[Colored object listings]
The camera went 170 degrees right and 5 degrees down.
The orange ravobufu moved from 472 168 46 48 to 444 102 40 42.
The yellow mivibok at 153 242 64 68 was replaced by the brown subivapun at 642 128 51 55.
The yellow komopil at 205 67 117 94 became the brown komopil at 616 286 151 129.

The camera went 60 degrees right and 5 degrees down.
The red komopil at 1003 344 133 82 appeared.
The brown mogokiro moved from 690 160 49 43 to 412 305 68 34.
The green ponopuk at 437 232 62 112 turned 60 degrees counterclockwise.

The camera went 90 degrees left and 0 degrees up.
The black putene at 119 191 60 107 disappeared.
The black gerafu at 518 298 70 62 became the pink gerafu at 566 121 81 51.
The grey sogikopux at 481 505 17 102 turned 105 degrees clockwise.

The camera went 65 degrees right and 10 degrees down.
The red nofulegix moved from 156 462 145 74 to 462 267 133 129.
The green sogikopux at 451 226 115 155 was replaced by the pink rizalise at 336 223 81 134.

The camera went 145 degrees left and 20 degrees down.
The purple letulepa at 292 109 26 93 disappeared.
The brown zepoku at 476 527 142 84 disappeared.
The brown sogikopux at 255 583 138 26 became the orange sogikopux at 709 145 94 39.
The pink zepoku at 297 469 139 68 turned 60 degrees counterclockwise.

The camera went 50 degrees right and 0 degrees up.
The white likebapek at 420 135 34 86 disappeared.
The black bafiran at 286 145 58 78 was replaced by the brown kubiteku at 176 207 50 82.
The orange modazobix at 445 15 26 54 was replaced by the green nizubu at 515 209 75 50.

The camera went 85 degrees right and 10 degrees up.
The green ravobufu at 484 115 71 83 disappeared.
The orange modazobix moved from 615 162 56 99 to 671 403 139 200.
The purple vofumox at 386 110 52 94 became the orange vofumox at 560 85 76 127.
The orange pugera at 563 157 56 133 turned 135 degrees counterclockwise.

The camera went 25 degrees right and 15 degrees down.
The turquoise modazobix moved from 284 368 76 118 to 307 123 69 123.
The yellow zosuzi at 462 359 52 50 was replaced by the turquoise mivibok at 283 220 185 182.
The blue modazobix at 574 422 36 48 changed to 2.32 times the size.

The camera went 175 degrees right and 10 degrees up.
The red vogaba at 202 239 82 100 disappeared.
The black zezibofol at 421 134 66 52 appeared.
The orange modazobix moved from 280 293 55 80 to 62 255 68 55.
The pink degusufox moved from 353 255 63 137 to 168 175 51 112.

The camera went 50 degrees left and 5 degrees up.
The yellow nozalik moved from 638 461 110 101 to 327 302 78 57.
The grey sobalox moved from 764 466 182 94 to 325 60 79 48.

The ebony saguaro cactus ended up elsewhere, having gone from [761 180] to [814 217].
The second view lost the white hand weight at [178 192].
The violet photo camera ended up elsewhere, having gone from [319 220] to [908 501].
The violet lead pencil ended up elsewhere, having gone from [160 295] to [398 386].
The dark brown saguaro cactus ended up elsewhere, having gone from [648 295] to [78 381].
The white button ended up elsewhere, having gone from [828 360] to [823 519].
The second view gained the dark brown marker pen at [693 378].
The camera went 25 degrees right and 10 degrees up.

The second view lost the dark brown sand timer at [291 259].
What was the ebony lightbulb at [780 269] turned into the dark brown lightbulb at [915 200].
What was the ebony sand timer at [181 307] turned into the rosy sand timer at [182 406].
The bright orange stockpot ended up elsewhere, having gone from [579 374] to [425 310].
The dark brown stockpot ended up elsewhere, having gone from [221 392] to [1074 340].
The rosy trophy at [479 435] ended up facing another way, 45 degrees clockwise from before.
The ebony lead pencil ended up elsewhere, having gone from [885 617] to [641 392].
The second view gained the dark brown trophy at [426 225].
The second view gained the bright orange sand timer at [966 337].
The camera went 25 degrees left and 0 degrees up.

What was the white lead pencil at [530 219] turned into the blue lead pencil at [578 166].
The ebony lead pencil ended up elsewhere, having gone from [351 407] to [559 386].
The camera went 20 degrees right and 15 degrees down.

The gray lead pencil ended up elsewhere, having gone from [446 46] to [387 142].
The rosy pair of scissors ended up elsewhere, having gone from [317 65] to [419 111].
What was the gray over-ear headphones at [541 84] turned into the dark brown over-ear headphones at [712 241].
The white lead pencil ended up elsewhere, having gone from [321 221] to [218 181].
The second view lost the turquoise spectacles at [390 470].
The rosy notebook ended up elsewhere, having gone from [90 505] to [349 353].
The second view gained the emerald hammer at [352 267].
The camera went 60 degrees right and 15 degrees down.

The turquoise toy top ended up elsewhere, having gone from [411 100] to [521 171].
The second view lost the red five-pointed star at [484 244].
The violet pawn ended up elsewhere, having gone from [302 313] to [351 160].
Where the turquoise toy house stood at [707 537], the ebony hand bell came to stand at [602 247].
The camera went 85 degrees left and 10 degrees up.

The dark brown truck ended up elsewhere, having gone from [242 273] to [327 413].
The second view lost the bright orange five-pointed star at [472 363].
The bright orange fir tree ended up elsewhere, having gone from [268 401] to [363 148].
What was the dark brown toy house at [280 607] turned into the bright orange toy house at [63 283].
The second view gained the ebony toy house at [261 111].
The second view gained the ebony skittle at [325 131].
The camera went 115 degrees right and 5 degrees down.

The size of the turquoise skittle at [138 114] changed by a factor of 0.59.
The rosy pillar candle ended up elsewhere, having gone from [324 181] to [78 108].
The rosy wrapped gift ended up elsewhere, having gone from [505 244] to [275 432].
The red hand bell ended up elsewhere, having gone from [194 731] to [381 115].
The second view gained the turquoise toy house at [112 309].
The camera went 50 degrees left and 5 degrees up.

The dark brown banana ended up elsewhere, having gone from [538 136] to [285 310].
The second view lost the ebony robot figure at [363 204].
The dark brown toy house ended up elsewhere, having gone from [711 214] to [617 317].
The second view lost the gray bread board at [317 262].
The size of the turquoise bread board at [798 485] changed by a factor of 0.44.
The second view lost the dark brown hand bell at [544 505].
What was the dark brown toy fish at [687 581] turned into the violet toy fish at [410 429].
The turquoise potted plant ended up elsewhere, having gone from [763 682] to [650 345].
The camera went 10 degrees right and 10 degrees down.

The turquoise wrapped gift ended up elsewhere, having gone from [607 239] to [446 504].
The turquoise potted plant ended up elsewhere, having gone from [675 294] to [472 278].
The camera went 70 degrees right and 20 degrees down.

EXERCISE AIM: What lines in the data include the string "cactus"? Copy each one.

OUTPUT:
The ebony saguaro cactus ended up elsewhere, having gone from [761 180] to [814 217].
The dark brown saguaro cactus ended up elsewhere, having gone from [648 295] to [78 381].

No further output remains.